#### Problem:
Locate, in the data below, the line that contains "IC1 pin STAT: PROG -> STAT" and the line that contains "IC3 pin EN: VCC -> +24V"; reproduce exactly those two lines and every line between them, nothing more.

#### Data for analysis ####

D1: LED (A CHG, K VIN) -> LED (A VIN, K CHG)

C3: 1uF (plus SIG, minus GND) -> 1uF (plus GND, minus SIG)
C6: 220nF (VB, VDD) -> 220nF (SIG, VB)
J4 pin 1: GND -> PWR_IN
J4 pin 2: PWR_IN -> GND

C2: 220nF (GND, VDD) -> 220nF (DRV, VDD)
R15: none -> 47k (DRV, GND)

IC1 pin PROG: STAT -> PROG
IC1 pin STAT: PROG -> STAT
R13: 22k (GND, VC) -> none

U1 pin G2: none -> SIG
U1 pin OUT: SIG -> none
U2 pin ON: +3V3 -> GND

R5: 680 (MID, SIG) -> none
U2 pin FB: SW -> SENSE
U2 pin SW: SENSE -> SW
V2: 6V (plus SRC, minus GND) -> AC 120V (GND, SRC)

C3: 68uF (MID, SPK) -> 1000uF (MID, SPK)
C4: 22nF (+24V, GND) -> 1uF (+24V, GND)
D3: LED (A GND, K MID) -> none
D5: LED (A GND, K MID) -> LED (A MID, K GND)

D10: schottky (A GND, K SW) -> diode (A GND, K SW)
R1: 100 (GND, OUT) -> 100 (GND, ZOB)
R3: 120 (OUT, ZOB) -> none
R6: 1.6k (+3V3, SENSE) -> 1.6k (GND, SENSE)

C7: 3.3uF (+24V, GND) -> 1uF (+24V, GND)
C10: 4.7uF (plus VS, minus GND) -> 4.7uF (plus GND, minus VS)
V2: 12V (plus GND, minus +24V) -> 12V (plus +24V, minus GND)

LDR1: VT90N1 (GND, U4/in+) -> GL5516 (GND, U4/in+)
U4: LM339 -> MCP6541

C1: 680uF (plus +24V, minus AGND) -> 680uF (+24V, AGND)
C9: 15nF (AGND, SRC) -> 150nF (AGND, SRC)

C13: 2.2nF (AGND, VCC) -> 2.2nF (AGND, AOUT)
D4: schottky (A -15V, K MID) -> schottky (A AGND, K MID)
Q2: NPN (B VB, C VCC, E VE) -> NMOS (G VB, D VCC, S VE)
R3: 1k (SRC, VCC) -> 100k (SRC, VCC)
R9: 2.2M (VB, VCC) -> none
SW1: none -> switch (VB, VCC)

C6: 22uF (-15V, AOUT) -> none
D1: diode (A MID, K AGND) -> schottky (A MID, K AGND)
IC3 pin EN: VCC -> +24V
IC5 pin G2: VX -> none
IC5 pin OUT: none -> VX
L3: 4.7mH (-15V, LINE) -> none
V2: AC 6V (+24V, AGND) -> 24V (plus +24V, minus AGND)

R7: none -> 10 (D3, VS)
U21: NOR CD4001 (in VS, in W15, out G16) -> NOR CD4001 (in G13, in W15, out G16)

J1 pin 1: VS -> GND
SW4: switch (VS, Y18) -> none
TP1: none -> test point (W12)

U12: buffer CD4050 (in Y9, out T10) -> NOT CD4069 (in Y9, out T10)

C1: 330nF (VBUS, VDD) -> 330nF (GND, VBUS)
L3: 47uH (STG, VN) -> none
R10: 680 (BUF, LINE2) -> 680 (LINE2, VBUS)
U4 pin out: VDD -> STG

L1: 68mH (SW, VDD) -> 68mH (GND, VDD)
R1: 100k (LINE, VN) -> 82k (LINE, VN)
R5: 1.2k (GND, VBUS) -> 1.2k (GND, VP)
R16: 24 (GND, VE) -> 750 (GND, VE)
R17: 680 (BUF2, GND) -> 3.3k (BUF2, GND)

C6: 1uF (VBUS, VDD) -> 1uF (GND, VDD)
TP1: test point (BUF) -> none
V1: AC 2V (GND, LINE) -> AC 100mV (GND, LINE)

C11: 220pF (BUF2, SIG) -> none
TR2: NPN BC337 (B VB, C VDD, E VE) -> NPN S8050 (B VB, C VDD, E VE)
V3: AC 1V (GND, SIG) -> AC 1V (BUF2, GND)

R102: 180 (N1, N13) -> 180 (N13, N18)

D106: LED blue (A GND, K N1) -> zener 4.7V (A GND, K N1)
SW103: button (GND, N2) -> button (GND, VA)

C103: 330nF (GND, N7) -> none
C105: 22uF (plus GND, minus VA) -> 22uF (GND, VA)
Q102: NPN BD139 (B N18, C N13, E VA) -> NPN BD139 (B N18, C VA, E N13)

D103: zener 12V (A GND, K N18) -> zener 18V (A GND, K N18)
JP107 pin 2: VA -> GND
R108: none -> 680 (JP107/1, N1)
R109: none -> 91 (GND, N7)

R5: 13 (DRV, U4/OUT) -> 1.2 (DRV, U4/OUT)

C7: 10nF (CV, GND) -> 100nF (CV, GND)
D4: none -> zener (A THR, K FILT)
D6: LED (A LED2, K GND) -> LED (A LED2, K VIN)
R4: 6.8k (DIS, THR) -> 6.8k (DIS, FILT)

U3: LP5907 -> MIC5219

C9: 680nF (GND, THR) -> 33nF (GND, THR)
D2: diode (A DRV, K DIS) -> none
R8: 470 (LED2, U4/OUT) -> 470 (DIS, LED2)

####

#### Result for this task:
IC1 pin STAT: PROG -> STAT
R13: 22k (GND, VC) -> none

U1 pin G2: none -> SIG
U1 pin OUT: SIG -> none
U2 pin ON: +3V3 -> GND

R5: 680 (MID, SIG) -> none
U2 pin FB: SW -> SENSE
U2 pin SW: SENSE -> SW
V2: 6V (plus SRC, minus GND) -> AC 120V (GND, SRC)

C3: 68uF (MID, SPK) -> 1000uF (MID, SPK)
C4: 22nF (+24V, GND) -> 1uF (+24V, GND)
D3: LED (A GND, K MID) -> none
D5: LED (A GND, K MID) -> LED (A MID, K GND)

D10: schottky (A GND, K SW) -> diode (A GND, K SW)
R1: 100 (GND, OUT) -> 100 (GND, ZOB)
R3: 120 (OUT, ZOB) -> none
R6: 1.6k (+3V3, SENSE) -> 1.6k (GND, SENSE)

C7: 3.3uF (+24V, GND) -> 1uF (+24V, GND)
C10: 4.7uF (plus VS, minus GND) -> 4.7uF (plus GND, minus VS)
V2: 12V (plus GND, minus +24V) -> 12V (plus +24V, minus GND)

LDR1: VT90N1 (GND, U4/in+) -> GL5516 (GND, U4/in+)
U4: LM339 -> MCP6541

C1: 680uF (plus +24V, minus AGND) -> 680uF (+24V, AGND)
C9: 15nF (AGND, SRC) -> 150nF (AGND, SRC)

C13: 2.2nF (AGND, VCC) -> 2.2nF (AGND, AOUT)
D4: schottky (A -15V, K MID) -> schottky (A AGND, K MID)
Q2: NPN (B VB, C VCC, E VE) -> NMOS (G VB, D VCC, S VE)
R3: 1k (SRC, VCC) -> 100k (SRC, VCC)
R9: 2.2M (VB, VCC) -> none
SW1: none -> switch (VB, VCC)

C6: 22uF (-15V, AOUT) -> none
D1: diode (A MID, K AGND) -> schottky (A MID, K AGND)
IC3 pin EN: VCC -> +24V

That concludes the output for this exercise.